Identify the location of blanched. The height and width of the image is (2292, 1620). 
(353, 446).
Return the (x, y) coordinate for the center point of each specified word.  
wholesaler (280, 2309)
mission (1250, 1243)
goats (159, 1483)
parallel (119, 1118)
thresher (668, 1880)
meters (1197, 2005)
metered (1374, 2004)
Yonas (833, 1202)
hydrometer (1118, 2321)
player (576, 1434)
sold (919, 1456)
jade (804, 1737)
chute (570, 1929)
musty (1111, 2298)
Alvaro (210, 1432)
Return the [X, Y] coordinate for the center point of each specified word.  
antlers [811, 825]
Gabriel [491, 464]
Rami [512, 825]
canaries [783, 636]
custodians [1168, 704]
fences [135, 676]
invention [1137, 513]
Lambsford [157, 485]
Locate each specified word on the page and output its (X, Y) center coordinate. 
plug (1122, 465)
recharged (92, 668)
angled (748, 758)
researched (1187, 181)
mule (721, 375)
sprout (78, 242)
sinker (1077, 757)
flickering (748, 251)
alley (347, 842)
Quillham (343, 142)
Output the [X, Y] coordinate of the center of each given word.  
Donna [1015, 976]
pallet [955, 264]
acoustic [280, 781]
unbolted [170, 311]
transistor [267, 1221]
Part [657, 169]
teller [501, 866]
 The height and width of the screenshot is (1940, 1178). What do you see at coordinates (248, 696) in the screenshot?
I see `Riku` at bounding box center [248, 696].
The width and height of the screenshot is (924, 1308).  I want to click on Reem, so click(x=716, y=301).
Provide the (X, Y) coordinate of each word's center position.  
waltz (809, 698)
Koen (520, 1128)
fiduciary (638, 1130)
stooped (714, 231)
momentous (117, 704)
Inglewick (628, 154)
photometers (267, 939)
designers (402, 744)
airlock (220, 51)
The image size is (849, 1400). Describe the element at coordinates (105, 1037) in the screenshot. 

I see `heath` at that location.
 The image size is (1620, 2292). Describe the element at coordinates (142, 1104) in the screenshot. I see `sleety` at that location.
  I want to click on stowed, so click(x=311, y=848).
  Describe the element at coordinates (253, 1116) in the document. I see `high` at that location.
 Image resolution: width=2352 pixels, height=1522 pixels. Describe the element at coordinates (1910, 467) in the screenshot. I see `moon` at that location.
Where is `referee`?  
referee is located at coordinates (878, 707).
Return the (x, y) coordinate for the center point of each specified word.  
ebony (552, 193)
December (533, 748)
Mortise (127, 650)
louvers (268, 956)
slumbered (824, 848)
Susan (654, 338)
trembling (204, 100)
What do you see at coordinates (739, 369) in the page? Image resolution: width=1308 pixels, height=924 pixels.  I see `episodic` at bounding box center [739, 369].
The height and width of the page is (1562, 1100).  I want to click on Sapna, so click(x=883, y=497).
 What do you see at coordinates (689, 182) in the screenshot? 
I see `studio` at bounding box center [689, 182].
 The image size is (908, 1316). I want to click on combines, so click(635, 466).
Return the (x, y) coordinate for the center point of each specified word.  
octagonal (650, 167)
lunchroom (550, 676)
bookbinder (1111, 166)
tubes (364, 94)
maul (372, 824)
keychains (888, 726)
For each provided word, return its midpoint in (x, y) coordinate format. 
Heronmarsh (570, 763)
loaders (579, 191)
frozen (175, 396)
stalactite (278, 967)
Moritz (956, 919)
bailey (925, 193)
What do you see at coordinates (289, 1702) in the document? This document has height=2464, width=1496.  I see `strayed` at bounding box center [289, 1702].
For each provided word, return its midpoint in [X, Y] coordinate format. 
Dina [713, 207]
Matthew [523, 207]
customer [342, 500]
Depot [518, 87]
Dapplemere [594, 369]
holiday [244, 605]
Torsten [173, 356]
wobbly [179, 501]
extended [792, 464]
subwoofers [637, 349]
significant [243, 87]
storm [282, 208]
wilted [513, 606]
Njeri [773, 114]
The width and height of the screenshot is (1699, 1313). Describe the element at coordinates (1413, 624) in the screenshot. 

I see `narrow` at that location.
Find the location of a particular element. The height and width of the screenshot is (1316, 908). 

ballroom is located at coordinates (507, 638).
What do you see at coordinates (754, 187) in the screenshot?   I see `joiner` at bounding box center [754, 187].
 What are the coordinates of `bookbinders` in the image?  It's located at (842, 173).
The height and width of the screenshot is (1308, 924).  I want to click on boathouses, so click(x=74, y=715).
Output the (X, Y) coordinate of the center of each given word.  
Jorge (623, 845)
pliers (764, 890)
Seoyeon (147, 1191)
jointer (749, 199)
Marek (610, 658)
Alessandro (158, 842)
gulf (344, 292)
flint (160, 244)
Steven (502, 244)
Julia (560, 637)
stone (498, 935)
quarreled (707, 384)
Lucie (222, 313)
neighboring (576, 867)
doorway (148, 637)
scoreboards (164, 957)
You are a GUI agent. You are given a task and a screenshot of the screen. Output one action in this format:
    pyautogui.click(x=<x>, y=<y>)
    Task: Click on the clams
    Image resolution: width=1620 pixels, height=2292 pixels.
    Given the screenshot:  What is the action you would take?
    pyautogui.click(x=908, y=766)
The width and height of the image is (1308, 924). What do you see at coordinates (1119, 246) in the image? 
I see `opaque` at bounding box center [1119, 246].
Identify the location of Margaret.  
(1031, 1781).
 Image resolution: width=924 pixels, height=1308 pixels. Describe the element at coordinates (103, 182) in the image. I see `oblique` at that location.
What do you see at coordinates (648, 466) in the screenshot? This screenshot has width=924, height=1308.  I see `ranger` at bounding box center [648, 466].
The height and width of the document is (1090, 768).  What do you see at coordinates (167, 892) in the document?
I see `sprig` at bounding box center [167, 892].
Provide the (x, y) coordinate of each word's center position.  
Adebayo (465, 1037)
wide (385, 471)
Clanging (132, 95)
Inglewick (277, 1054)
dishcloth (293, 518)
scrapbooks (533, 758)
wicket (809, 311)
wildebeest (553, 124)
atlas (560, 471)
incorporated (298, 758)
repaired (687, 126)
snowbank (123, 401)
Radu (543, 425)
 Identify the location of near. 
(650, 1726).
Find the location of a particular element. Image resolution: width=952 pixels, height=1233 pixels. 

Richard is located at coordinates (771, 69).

□ □ □

Task prompt — Rewrite the records from the line with "What are the" up to and including the line with "Inglewick (277, 1054)" as a Markdown table with the columns Row and Line, skipping blank lines.

Output of the task —
| Row | Line |
|---|---|
| 1 |  What are the coordinates of `bookbinders` in the image?  It's located at (842, 173). |
| 2 | The height and width of the screenshot is (1308, 924).  I want to click on boathouses, so click(x=74, y=715). |
| 3 | Output the (X, Y) coordinate of the center of each given word.   |
| 4 | Jorge (623, 845) |
| 5 | pliers (764, 890) |
| 6 | Seoyeon (147, 1191) |
| 7 | jointer (749, 199) |
| 8 | Marek (610, 658) |
| 9 | Alessandro (158, 842) |
| 10 | gulf (344, 292) |
| 11 | flint (160, 244) |
| 12 | Steven (502, 244) |
| 13 | Julia (560, 637) |
| 14 | stone (498, 935) |
| 15 | quarreled (707, 384) |
| 16 | Lucie (222, 313) |
| 17 | neighboring (576, 867) |
| 18 | doorway (148, 637) |
| 19 | scoreboards (164, 957) |
| 20 | You are a GUI agent. You are given a task and a screenshot of the screen. Output one action in this format: |
| 21 |     pyautogui.click(x=<x>, y=<y>) |
| 22 |     Task: Click on the clams |
| 23 |     Image resolution: width=1620 pixels, height=2292 pixels. |
| 24 |     Given the screenshot:  What is the action you would take? |
| 25 |     pyautogui.click(x=908, y=766) |
| 26 | The width and height of the image is (1308, 924). What do you see at coordinates (1119, 246) in the image?  |
| 27 | I see `opaque` at bounding box center [1119, 246]. |
| 28 | Identify the location of Margaret.   |
| 29 | (1031, 1781). |
| 30 |  Image resolution: width=924 pixels, height=1308 pixels. Describe the element at coordinates (103, 182) in the image. I see `oblique` at that location. |
| 31 | What do you see at coordinates (648, 466) in the screenshot? This screenshot has width=924, height=1308.  I see `ranger` at bounding box center [648, 466]. |
| 32 | The height and width of the document is (1090, 768).  What do you see at coordinates (167, 892) in the document? |
| 33 | I see `sprig` at bounding box center [167, 892]. |
| 34 | Provide the (x, y) coordinate of each word's center position.   |
| 35 | Adebayo (465, 1037) |
| 36 | wide (385, 471) |
| 37 | Clanging (132, 95) |
| 38 | Inglewick (277, 1054) |